### Task
Given the material below, output exactly the lines from the line with "pink eraser: [362,387,453,437]" to the line with "white domino: [430,292,474,368]", both ends included, and no other lines.

### Working data
=== Begin Enclosure ===
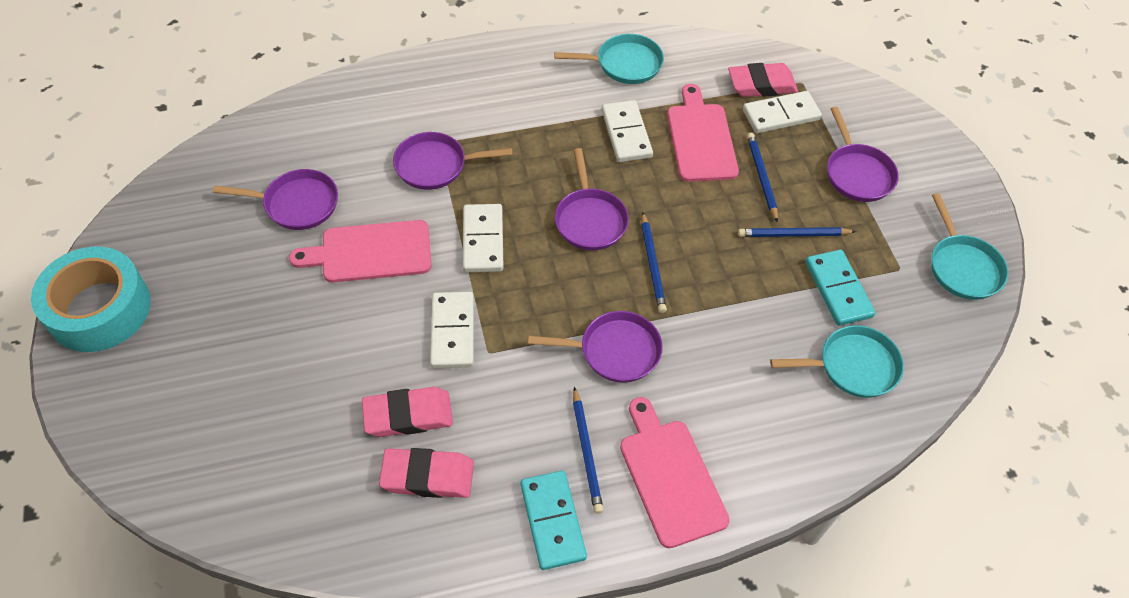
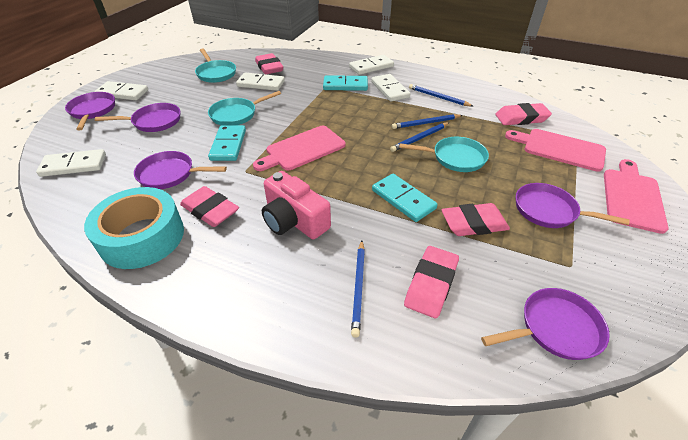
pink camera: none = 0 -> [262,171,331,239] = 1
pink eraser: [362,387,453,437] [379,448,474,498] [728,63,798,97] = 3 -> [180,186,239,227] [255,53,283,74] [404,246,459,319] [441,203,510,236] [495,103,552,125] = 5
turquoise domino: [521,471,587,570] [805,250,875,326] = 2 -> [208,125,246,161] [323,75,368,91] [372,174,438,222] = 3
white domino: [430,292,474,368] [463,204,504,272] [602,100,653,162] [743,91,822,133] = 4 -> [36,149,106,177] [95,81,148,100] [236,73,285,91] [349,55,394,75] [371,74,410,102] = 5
=== End Enclosure ===
=== Begin Enclosure ===
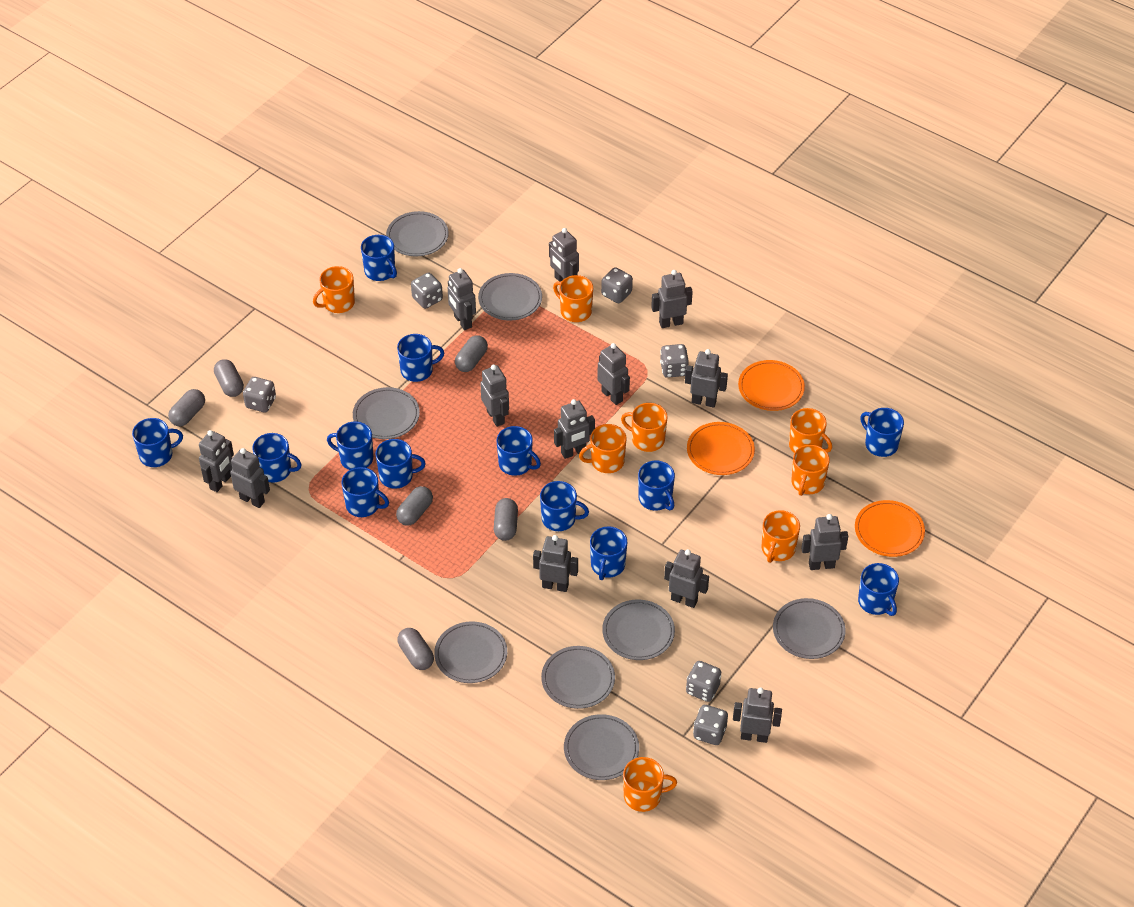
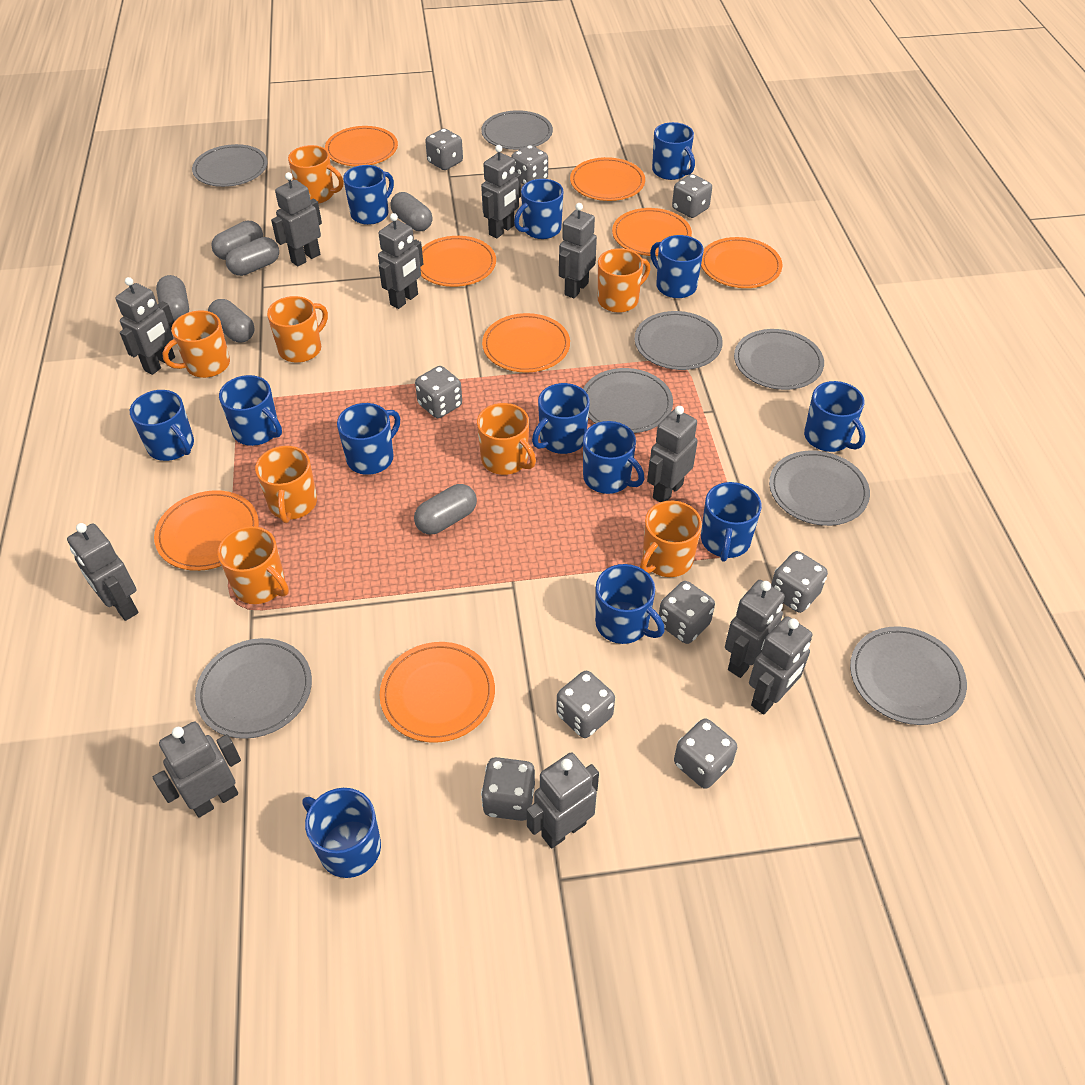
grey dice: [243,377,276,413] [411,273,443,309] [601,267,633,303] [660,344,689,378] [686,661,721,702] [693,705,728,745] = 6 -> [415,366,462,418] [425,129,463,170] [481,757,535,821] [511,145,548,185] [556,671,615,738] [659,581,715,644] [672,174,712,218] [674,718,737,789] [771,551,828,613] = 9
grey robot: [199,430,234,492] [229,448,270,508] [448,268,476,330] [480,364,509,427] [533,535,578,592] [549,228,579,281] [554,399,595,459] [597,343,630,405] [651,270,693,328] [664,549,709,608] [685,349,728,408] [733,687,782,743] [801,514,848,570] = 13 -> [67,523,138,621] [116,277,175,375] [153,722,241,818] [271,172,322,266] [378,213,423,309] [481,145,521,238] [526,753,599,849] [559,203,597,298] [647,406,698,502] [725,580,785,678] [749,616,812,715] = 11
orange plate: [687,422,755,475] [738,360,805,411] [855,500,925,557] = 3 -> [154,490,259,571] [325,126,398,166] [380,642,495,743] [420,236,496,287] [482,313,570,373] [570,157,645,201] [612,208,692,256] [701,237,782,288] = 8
=== End Enclosure ===
### Answer box
pink eraser: [362,387,453,437] [379,448,474,498] [728,63,798,97] = 3 -> [180,186,239,227] [255,53,283,74] [404,246,459,319] [441,203,510,236] [495,103,552,125] = 5
turquoise domino: [521,471,587,570] [805,250,875,326] = 2 -> [208,125,246,161] [323,75,368,91] [372,174,438,222] = 3
white domino: [430,292,474,368] [463,204,504,272] [602,100,653,162] [743,91,822,133] = 4 -> [36,149,106,177] [95,81,148,100] [236,73,285,91] [349,55,394,75] [371,74,410,102] = 5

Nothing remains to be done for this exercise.